(Data for processing)
───

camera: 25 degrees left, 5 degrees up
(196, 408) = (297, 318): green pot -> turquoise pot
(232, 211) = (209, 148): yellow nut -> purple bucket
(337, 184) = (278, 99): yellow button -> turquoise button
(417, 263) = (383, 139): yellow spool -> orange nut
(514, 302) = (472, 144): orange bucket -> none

───

(Task instructions) Reproduce, unchanged, the line containing "(232, 211) = (209, 148): yellow" and each line after it through the end of the listing above, and nothing else.

(Task output)
(232, 211) = (209, 148): yellow nut -> purple bucket
(337, 184) = (278, 99): yellow button -> turquoise button
(417, 263) = (383, 139): yellow spool -> orange nut
(514, 302) = (472, 144): orange bucket -> none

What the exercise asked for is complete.